● Task description
Any picture among the records should be left out, please; retype the rest exactly.

● Records for this exercise
=== Section Start ===

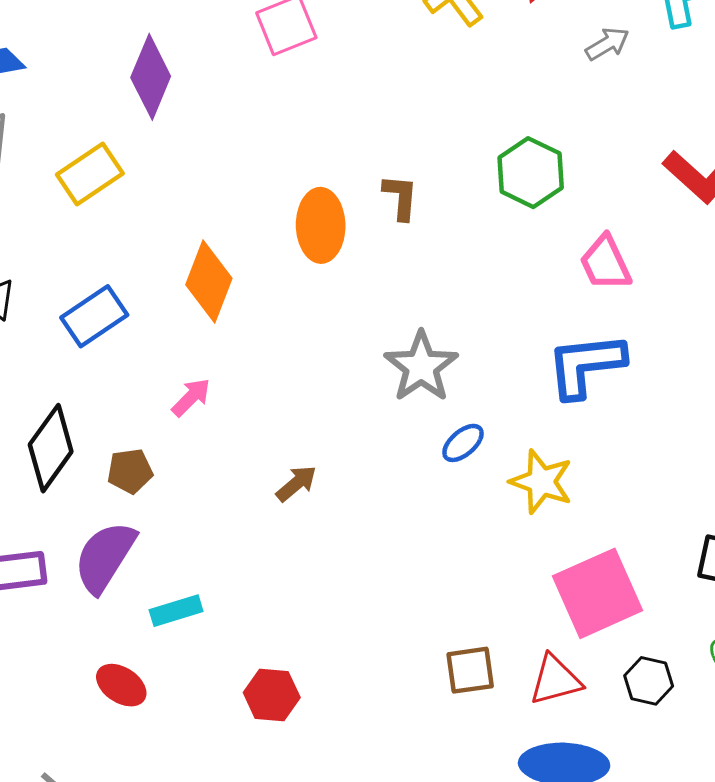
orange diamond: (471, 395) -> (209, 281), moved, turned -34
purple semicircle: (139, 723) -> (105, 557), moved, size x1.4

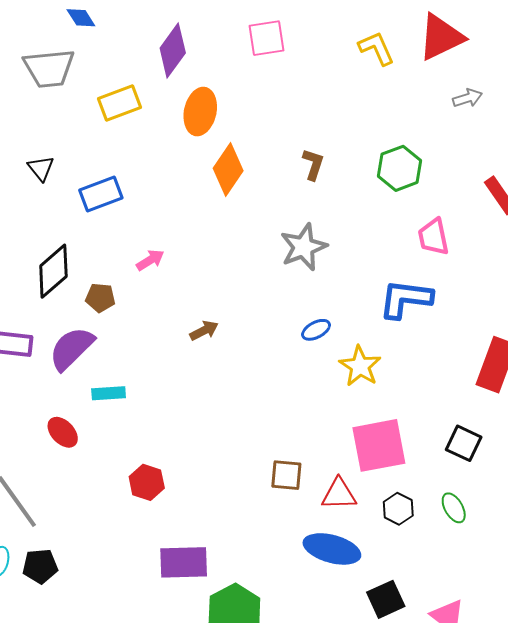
orange ellipse: (321, 225) -> (200, 112), moved
orange diamond: (209, 281) -> (228, 170), moved
gray star: (421, 367) -> (304, 247), moved
red hexagon: (272, 695) -> (147, 482), moved

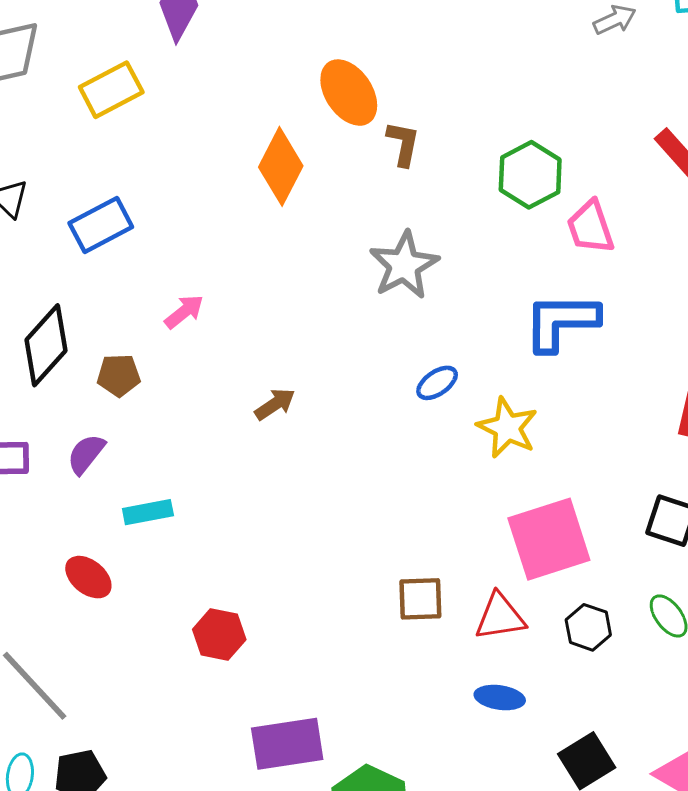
orange ellipse: (200, 112) -> (349, 93), moved, turned -39
green hexagon: (400, 168) -> (530, 175), moved
purple semicircle: (71, 348) -> (86, 454), size x0.6
blue ellipse: (332, 549) -> (500, 698), size x0.6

=== Section End ===

● Output
orange diamond: (471, 395) -> (209, 281), moved, turned -34
purple semicircle: (139, 723) -> (105, 557), moved, size x1.4

orange ellipse: (321, 225) -> (200, 112), moved
orange diamond: (209, 281) -> (228, 170), moved
gray star: (421, 367) -> (304, 247), moved
red hexagon: (272, 695) -> (147, 482), moved

orange ellipse: (200, 112) -> (349, 93), moved, turned -39
green hexagon: (400, 168) -> (530, 175), moved
purple semicircle: (71, 348) -> (86, 454), size x0.6
blue ellipse: (332, 549) -> (500, 698), size x0.6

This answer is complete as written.